TASK »
Set each entry down verbatim, omitting images.

RECORDS SHOWN »
********************

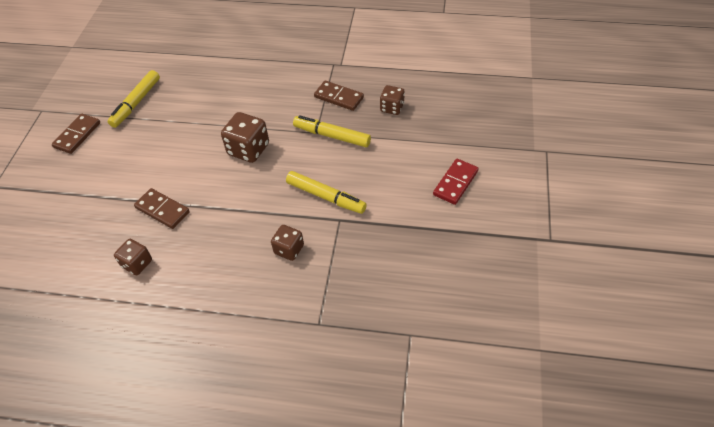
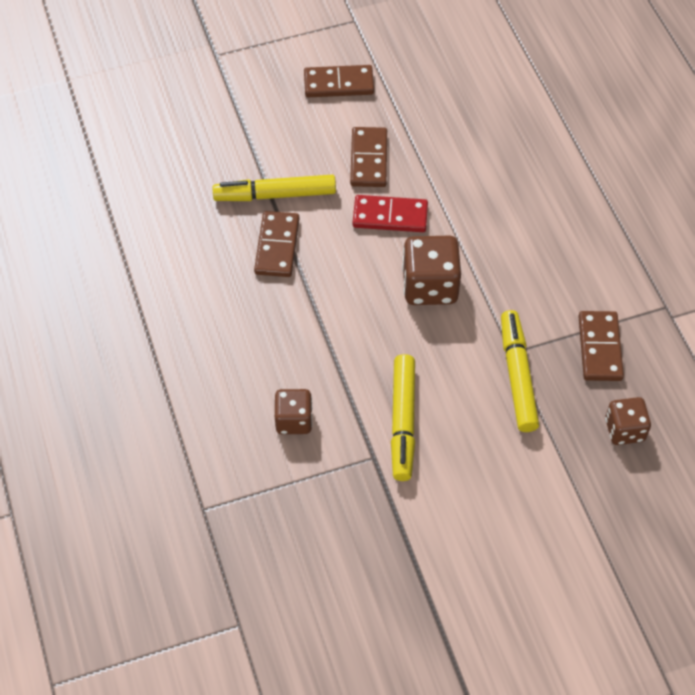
camera: 60 degrees right, 5 degrees up
yellow marker [107,70,160,128] -> yellow marker moved to [212,174,336,201]
brown dice [114,239,152,275] -> none
red domino [433,159,479,205] -> red domino moved to [353,195,428,232]
none -> brown domino [350,127,387,187]

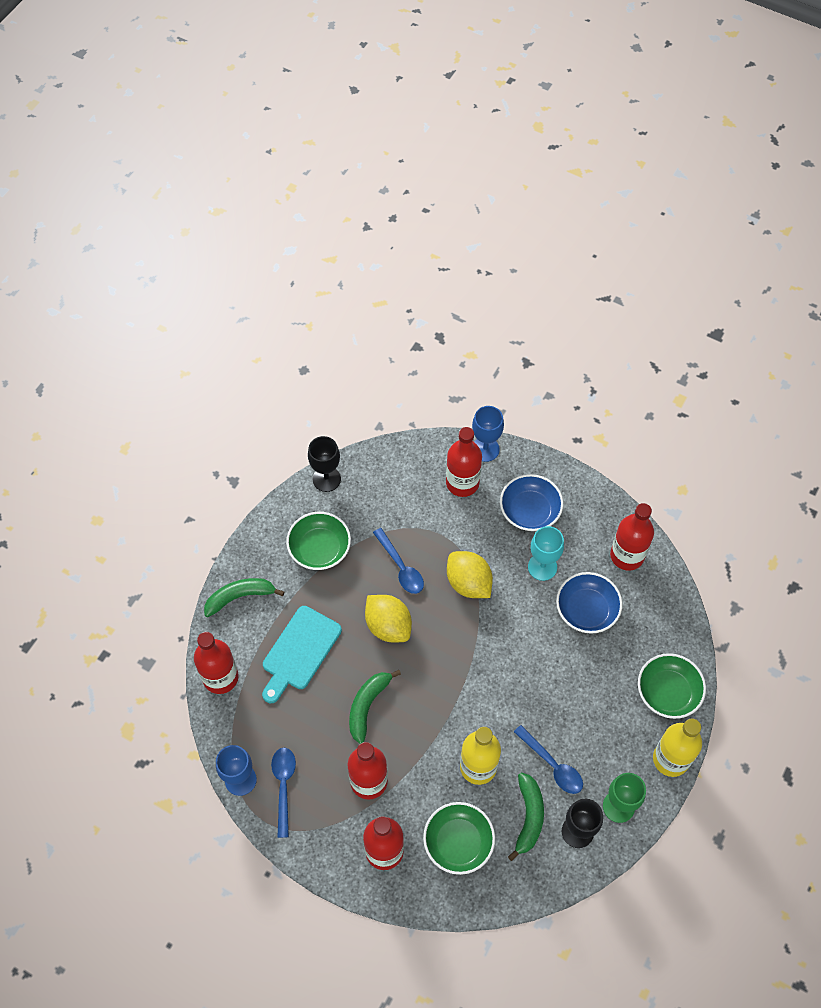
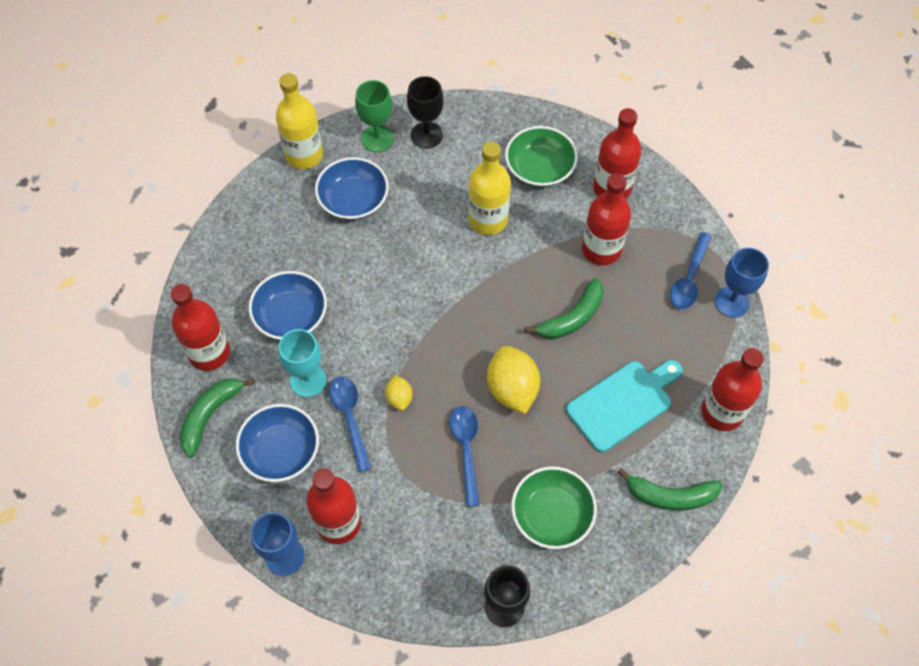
camera: 155 degrees left, 0 degrees up
yellow lemon [447,551,493,598] -> yellow lemon [385,375,412,411], size x0.52
green banana [508,773,544,861] -> green banana moved to [180,378,255,458]
blue spoon [514,725,583,794] -> blue spoon moved to [329,376,371,472]
green bowl [638,653,706,719] -> none
none -> blue bowl [315,157,389,220]

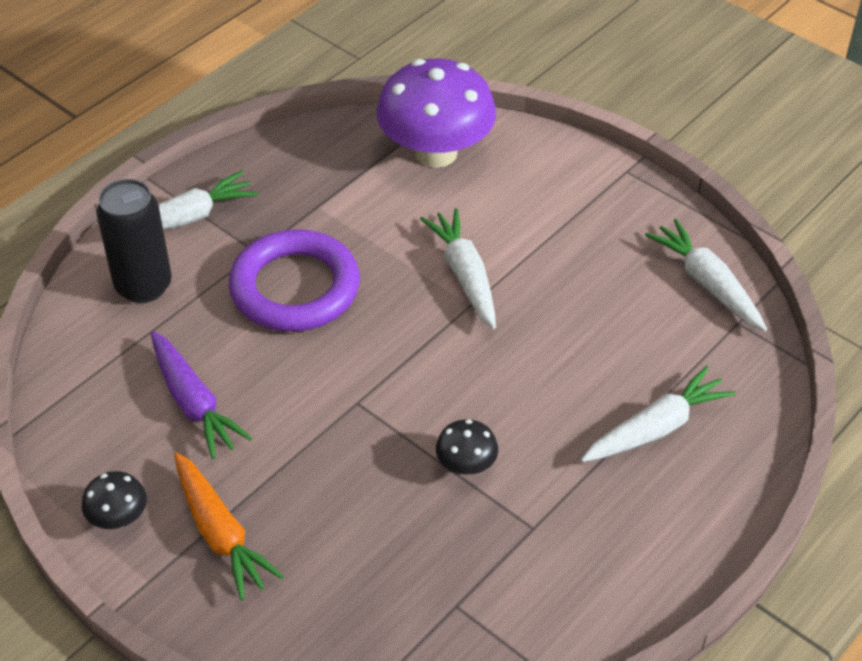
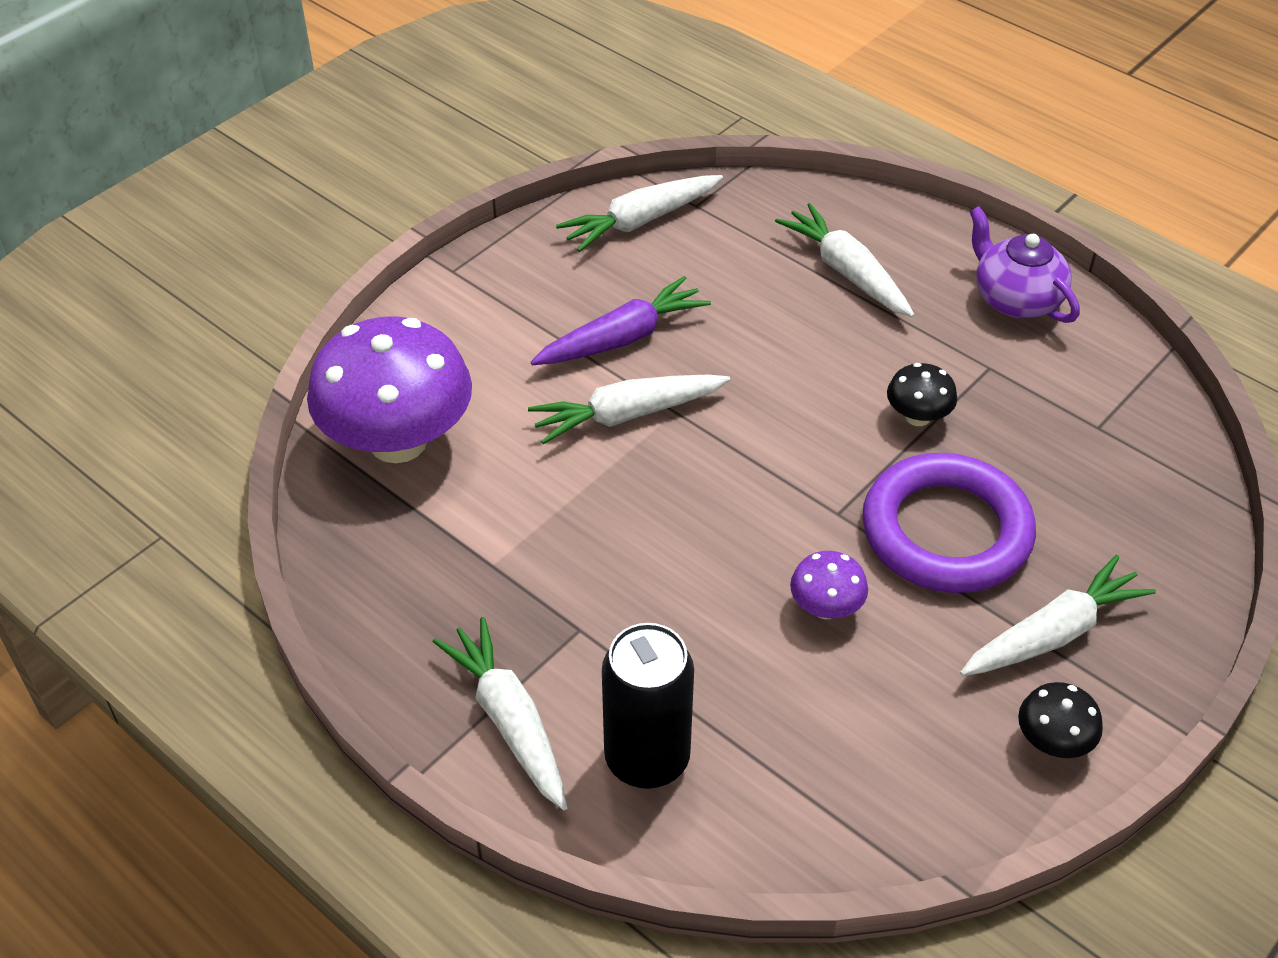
camera: 90 degrees left, 0 degrees up
purple carrot [151,331,252,459] -> purple carrot moved to [531,276,711,365]
orange carrot [174,452,284,600] -> white carrot [960,555,1156,676]
purple ring [229,229,360,332] -> purple ring moved to [862,453,1036,593]
none -> purple mushroom [790,551,868,619]
none -> purple teapot [969,206,1080,323]

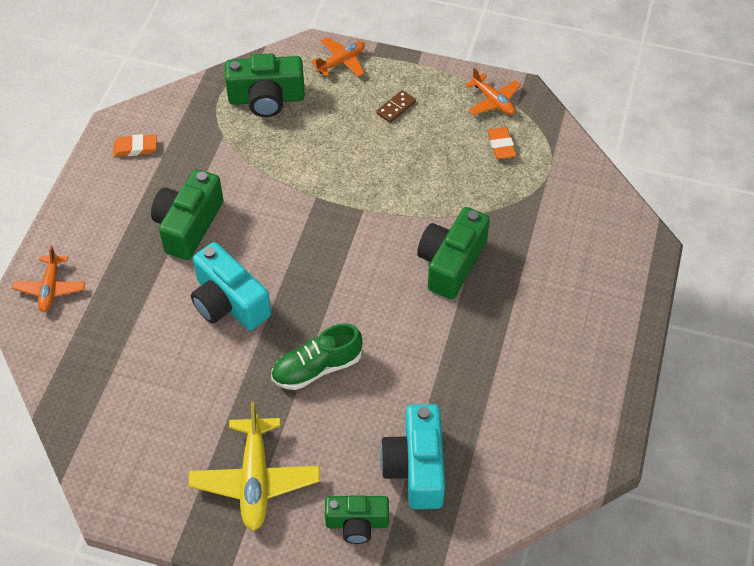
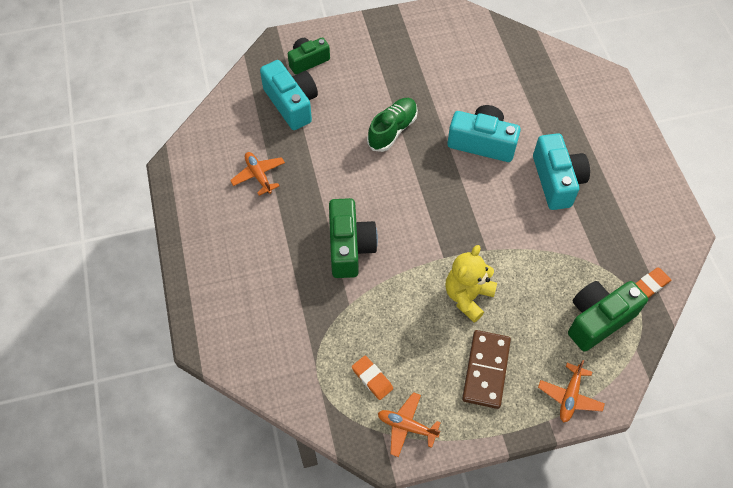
camera: 150 degrees right, 5 degrees up
orange plane [12,245,85,312] -> orange plane moved to [230,152,285,196]
orange eraser [113,134,157,157] -> orange eraser moved to [635,267,671,298]
green camera [151,169,223,260] -> turquoise camera [533,133,590,210]
yellow plane [188,402,320,531] -> none
brown domino [376,90,416,123] -> brown domino [462,330,511,409], size x1.92
none -> yellow teddy bear [445,245,497,322]

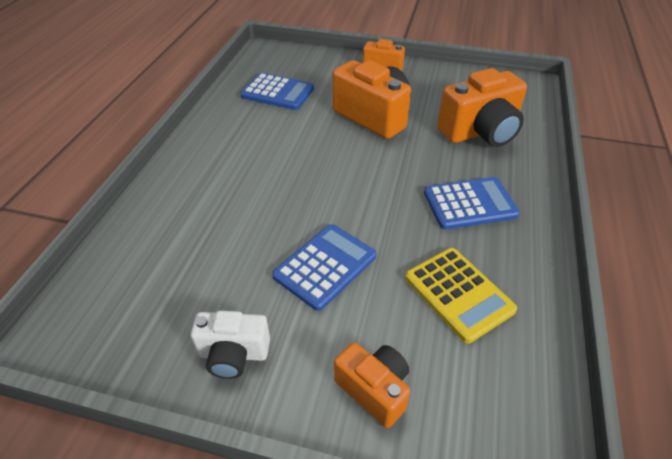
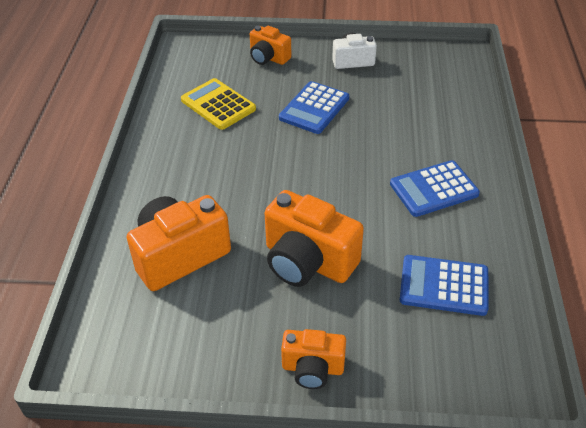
camera: 170 degrees right, 0 degrees up
blue calculator [424,177,520,230] -> blue calculator moved to [390,160,480,217]

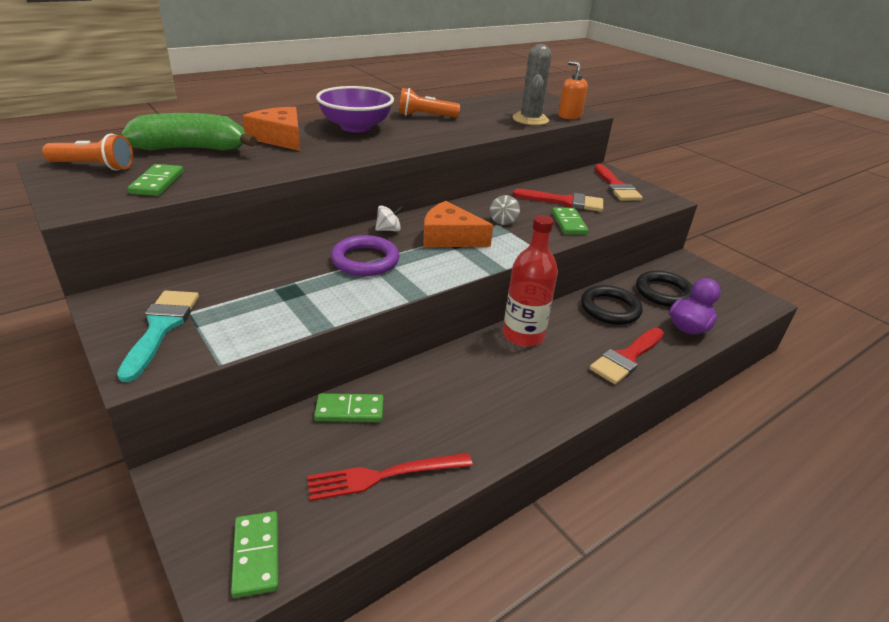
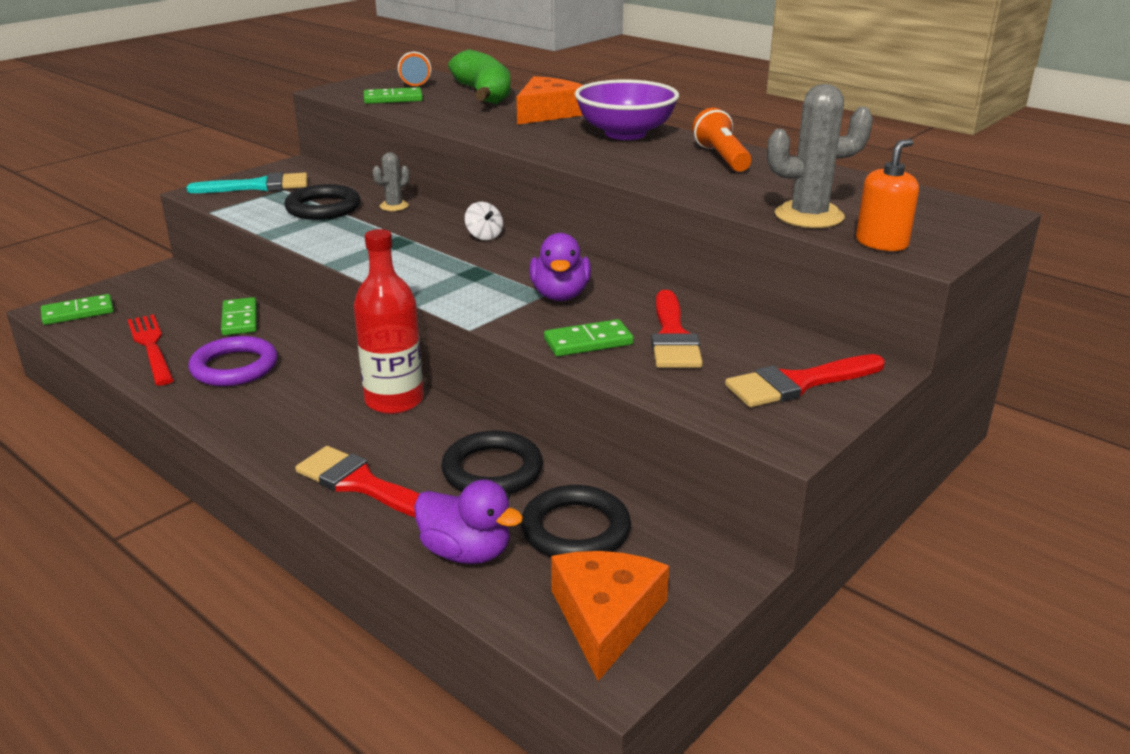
camera: 80 degrees right, 5 degrees down
purple ring [331,235,400,276] -> purple ring moved to [188,336,278,386]
orange cheese [423,201,493,247] -> orange cheese moved to [551,551,669,681]
grey spinning top [490,195,520,225] -> purple duck [529,233,591,301]
none -> black ring [284,184,360,220]
none -> grey cactus [373,152,409,211]

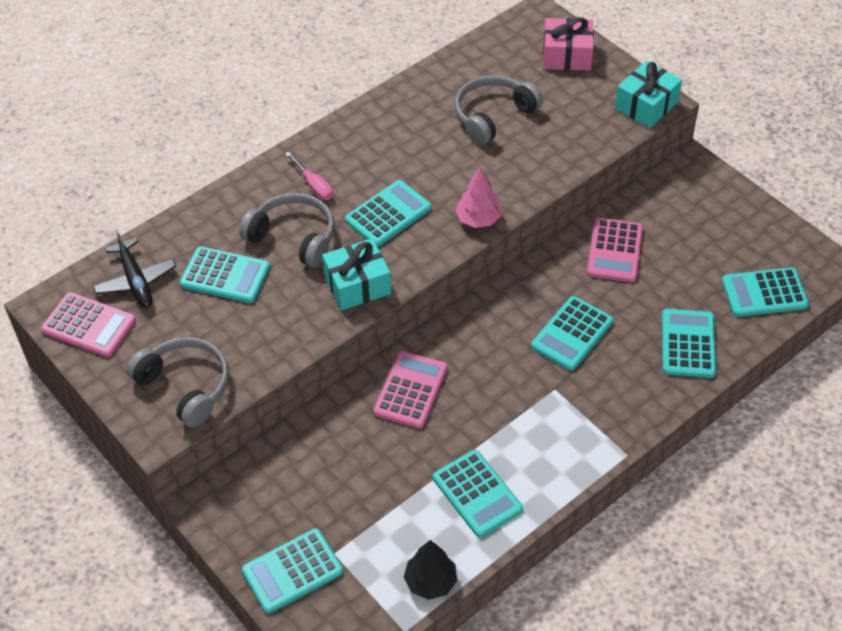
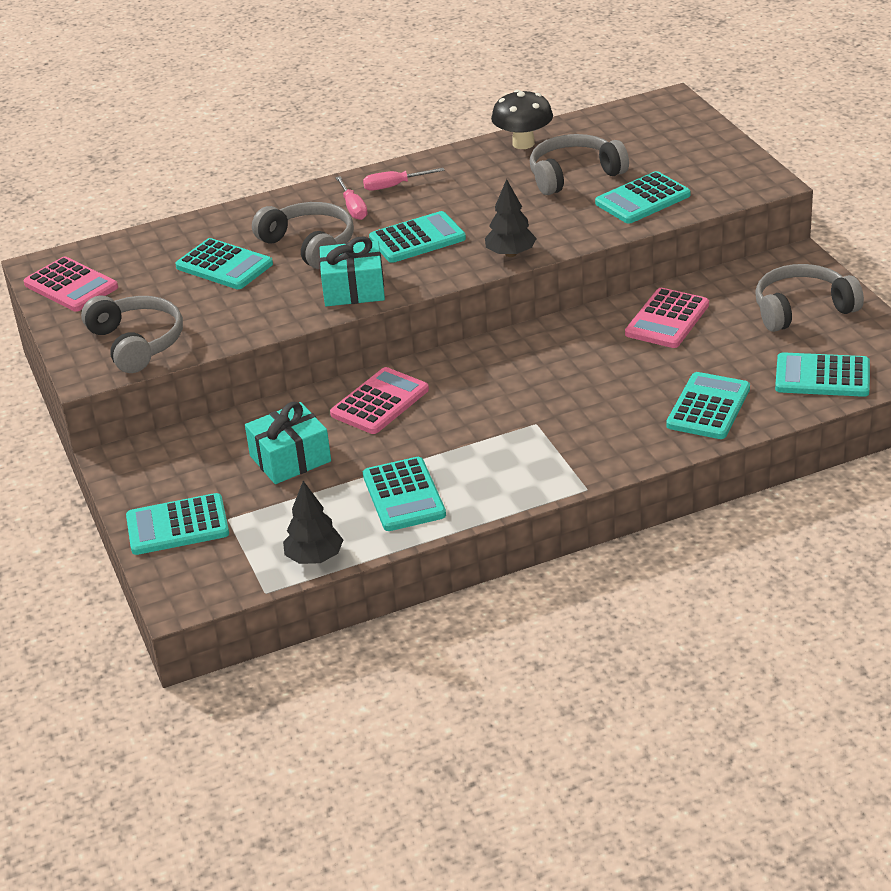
camera: 20 degrees right, 15 degrees down
black plane [93,229,176,308] -> none
pink tree [455,167,501,228] -> black tree [485,179,537,257]
turquoise calculator [531,296,613,371] -> turquoise calculator moved to [595,171,691,224]
pink gift [543,17,594,71] -> none
turquoise gift [615,61,682,128] -> turquoise gift moved to [245,402,331,484]
none -> pink screwdriver [363,168,444,191]
none -> black mushroom [491,90,553,149]
none -> grey headphones [755,264,864,332]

********************

PROBLEM SOLUTION »
camera: 60 degrees right, 5 degrees up
yellow marker [107,70,160,128] -> yellow marker moved to [212,174,336,201]
brown dice [114,239,152,275] -> none
red domino [433,159,479,205] -> red domino moved to [353,195,428,232]
none -> brown domino [350,127,387,187]

camera: 155 degrees left, 0 degrees up
yellow lemon [447,551,493,598] -> yellow lemon [385,375,412,411], size x0.52
green banana [508,773,544,861] -> green banana moved to [180,378,255,458]
blue spoon [514,725,583,794] -> blue spoon moved to [329,376,371,472]
green bowl [638,653,706,719] -> none
none -> blue bowl [315,157,389,220]

camera: 90 degrees left, 0 degrees up
purple carrot [151,331,252,459] -> purple carrot moved to [531,276,711,365]
orange carrot [174,452,284,600] -> white carrot [960,555,1156,676]
purple ring [229,229,360,332] -> purple ring moved to [862,453,1036,593]
none -> purple mushroom [790,551,868,619]
none -> purple teapot [969,206,1080,323]

camera: 150 degrees right, 5 degrees up
orange plane [12,245,85,312] -> orange plane moved to [230,152,285,196]
orange eraser [113,134,157,157] -> orange eraser moved to [635,267,671,298]
green camera [151,169,223,260] -> turquoise camera [533,133,590,210]
yellow plane [188,402,320,531] -> none
brown domino [376,90,416,123] -> brown domino [462,330,511,409], size x1.92
none -> yellow teddy bear [445,245,497,322]

camera: 170 degrees right, 0 degrees up
blue calculator [424,177,520,230] -> blue calculator moved to [390,160,480,217]

camera: 80 degrees right, 5 degrees down
purple ring [331,235,400,276] -> purple ring moved to [188,336,278,386]
orange cheese [423,201,493,247] -> orange cheese moved to [551,551,669,681]
grey spinning top [490,195,520,225] -> purple duck [529,233,591,301]
none -> black ring [284,184,360,220]
none -> grey cactus [373,152,409,211]

camera: 20 degrees right, 15 degrees down
black plane [93,229,176,308] -> none
pink tree [455,167,501,228] -> black tree [485,179,537,257]
turquoise calculator [531,296,613,371] -> turquoise calculator moved to [595,171,691,224]
pink gift [543,17,594,71] -> none
turquoise gift [615,61,682,128] -> turquoise gift moved to [245,402,331,484]
none -> pink screwdriver [363,168,444,191]
none -> black mushroom [491,90,553,149]
none -> grey headphones [755,264,864,332]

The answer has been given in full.